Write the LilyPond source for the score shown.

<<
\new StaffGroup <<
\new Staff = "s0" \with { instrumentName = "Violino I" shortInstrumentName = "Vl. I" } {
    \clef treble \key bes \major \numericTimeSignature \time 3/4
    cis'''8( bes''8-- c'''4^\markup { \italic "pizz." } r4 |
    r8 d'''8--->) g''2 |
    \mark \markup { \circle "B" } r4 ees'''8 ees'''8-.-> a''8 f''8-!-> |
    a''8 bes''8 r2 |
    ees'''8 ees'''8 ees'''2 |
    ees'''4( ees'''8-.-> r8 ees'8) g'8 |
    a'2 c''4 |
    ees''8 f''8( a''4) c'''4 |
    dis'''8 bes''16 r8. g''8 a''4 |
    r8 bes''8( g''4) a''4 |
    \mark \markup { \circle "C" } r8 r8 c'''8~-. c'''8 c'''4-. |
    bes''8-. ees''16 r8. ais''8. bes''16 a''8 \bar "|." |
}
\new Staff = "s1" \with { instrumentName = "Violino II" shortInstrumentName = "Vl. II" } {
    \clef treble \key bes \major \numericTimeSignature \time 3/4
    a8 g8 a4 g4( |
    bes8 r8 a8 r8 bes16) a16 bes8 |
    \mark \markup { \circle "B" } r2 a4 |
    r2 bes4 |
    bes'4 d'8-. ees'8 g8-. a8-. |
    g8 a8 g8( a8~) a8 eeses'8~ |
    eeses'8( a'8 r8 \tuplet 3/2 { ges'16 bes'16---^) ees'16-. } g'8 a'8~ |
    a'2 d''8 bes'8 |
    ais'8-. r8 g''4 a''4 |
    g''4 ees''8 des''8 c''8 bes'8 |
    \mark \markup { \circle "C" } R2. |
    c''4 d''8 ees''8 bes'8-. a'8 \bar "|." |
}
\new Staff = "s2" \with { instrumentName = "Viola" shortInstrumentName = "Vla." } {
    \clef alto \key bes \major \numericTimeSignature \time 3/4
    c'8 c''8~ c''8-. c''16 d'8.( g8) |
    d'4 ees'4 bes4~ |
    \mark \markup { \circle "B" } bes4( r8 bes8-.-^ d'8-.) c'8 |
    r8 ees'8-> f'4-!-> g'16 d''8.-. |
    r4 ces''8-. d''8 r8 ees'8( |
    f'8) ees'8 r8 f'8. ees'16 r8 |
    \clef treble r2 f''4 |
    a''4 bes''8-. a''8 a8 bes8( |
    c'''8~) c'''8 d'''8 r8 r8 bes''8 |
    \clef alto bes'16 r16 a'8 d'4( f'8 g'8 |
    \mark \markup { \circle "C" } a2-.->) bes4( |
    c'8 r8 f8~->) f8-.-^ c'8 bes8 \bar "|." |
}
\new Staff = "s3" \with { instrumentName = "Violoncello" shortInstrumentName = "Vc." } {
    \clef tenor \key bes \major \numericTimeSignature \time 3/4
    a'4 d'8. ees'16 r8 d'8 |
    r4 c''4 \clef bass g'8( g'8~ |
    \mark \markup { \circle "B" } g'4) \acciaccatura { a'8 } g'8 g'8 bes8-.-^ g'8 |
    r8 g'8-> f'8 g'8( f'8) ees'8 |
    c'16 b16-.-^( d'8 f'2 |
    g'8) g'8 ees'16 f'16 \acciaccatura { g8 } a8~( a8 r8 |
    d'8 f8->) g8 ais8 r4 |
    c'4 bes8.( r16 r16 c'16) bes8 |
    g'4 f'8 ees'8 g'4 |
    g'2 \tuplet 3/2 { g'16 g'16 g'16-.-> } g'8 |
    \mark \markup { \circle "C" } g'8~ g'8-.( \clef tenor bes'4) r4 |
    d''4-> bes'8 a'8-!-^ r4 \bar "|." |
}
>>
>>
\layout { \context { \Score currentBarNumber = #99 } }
========
### Exercise requirements
Please pull out every line of the material above that contains the string "numericTimeSignature".

### Exercise solution
    \clef treble \key bes \major \numericTimeSignature \time 3/4
    \clef treble \key bes \major \numericTimeSignature \time 3/4
    \clef alto \key bes \major \numericTimeSignature \time 3/4
    \clef tenor \key bes \major \numericTimeSignature \time 3/4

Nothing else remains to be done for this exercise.